**What is expected:** When a line below holds the string "degrees", show that line.

**Extracted data entries:**
⟨
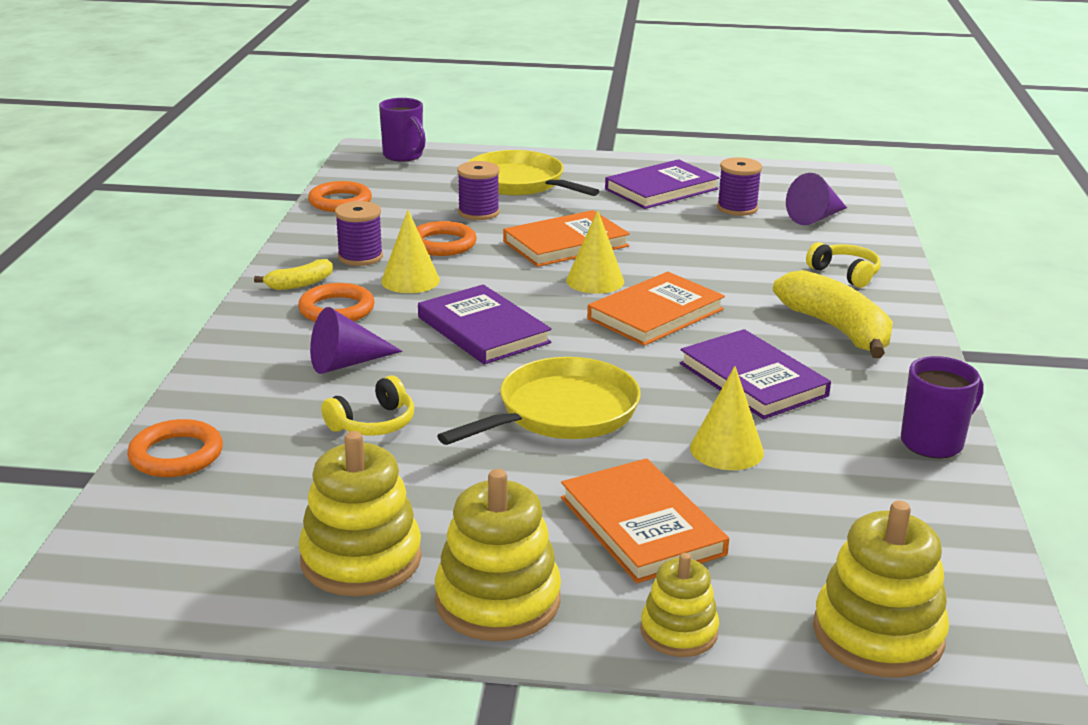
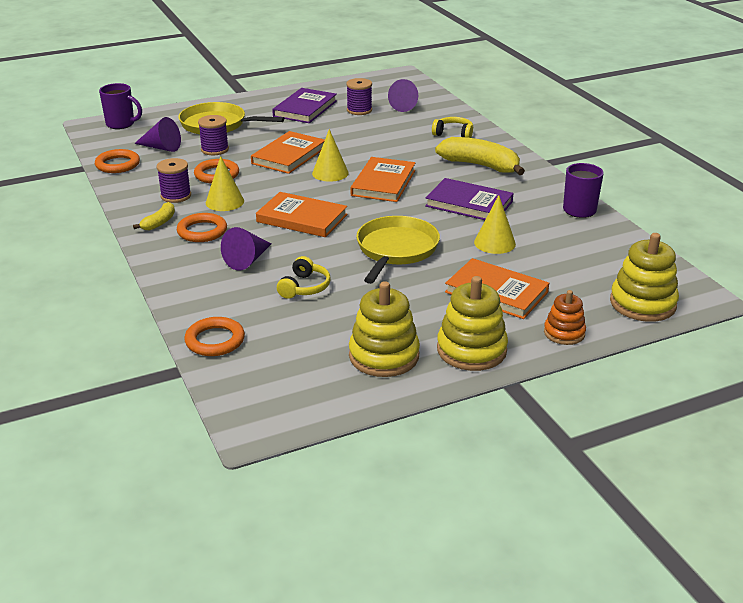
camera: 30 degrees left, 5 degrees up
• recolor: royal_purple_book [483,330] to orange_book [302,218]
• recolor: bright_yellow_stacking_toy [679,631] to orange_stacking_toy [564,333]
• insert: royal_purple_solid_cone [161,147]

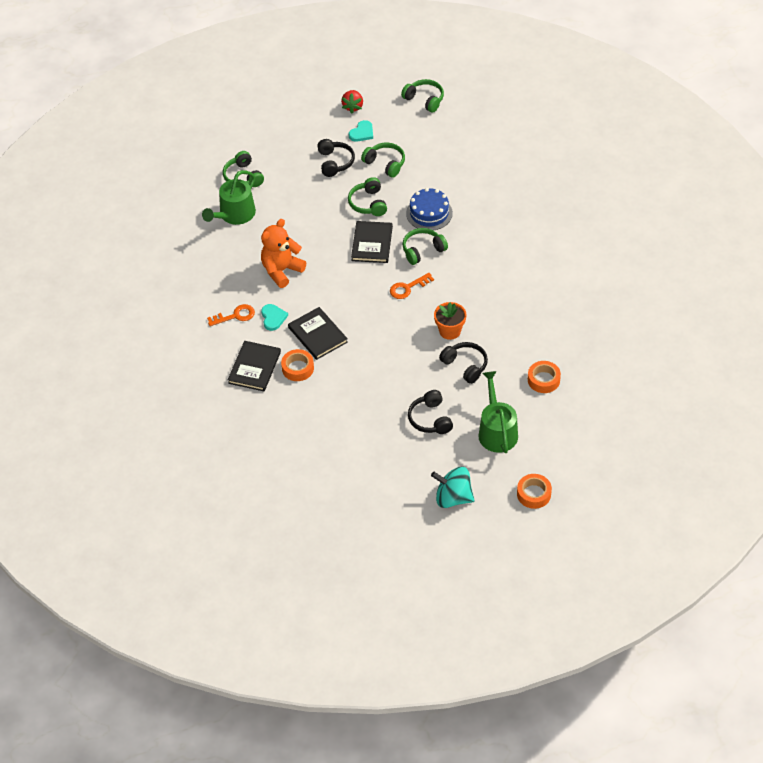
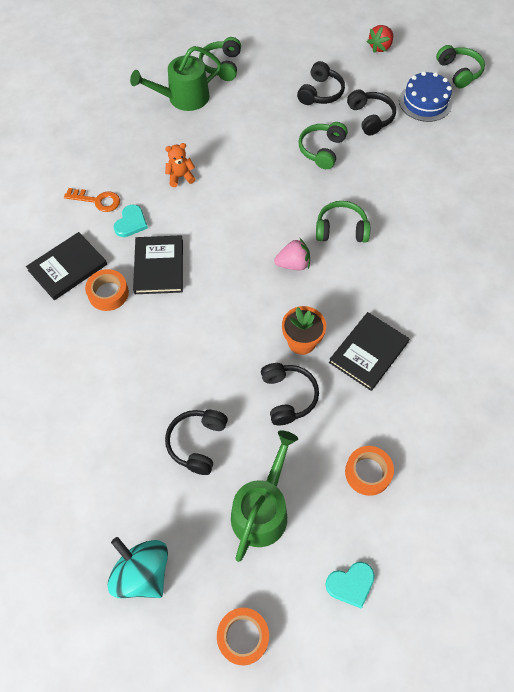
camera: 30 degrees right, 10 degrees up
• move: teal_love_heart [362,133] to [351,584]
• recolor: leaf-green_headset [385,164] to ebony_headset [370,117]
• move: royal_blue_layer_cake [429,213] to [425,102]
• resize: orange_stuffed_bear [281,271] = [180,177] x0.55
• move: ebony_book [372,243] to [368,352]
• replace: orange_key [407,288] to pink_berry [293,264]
⟩
**Task result:**
camera: 30 degrees left, 5 degrees up
camera: 30 degrees right, 10 degrees up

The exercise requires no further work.